> _TASK TO COMPLETE_:
Below are some entries. Work out how many of their lines hold the word "NAND", and write that number alone.

> _AVAILABLE DATA_:
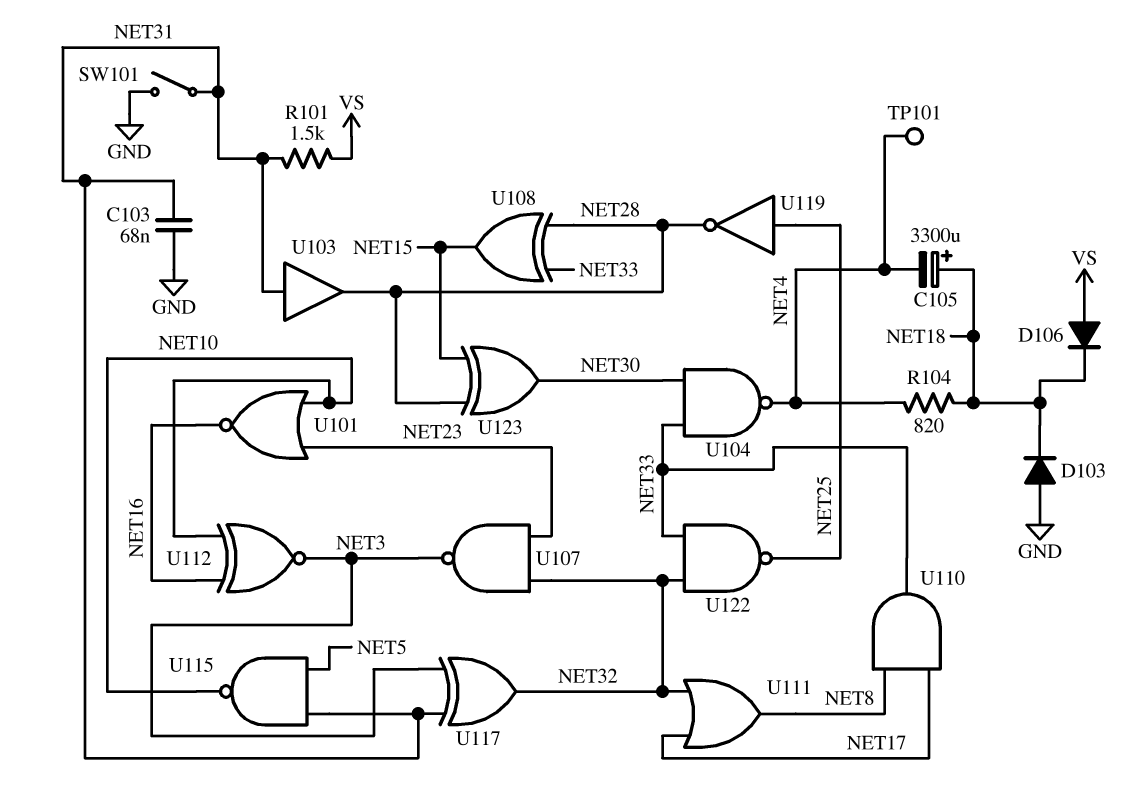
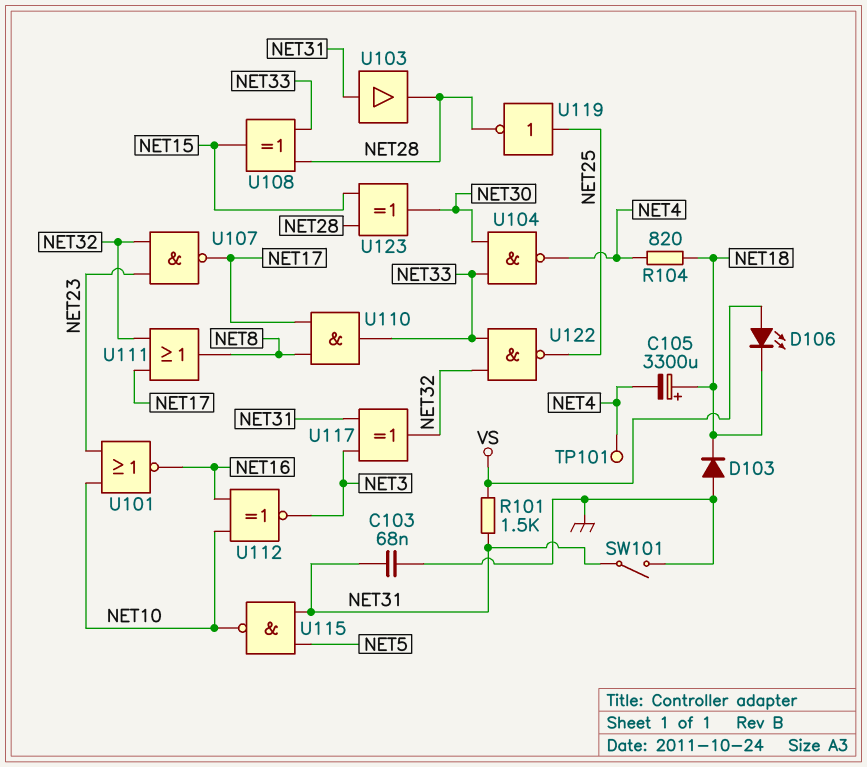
D106: diode (A VS, K NET18) -> LED (A VS, K NET18)
U107: NAND (in NET23, in NET32, out NET3) -> NAND (in NET23, in NET32, out NET17)

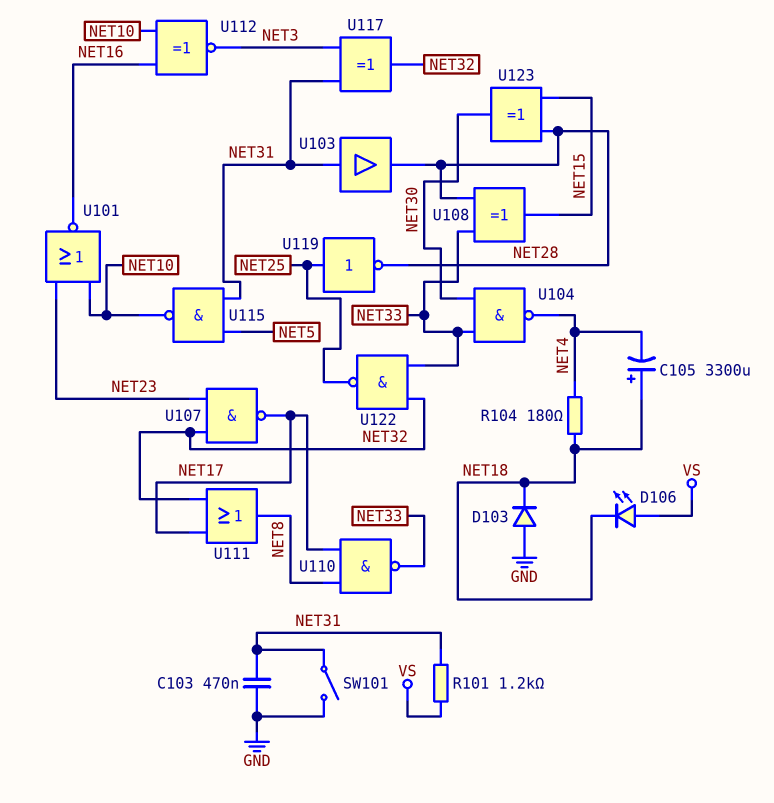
C103: 68nF (GND, NET31) -> 470nF (GND, NET31)
R101: 1.5k (NET31, VS) -> 1.2k (NET31, VS)
R104: 820 (NET4, NET18) -> 180 (NET4, NET18)
TP101: test point (NET4) -> none
U110: AND (in NET8, in NET17, out NET33) -> NAND (in NET8, in NET17, out NET33)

> _RESPONSE TO THE EXERCISE_:
2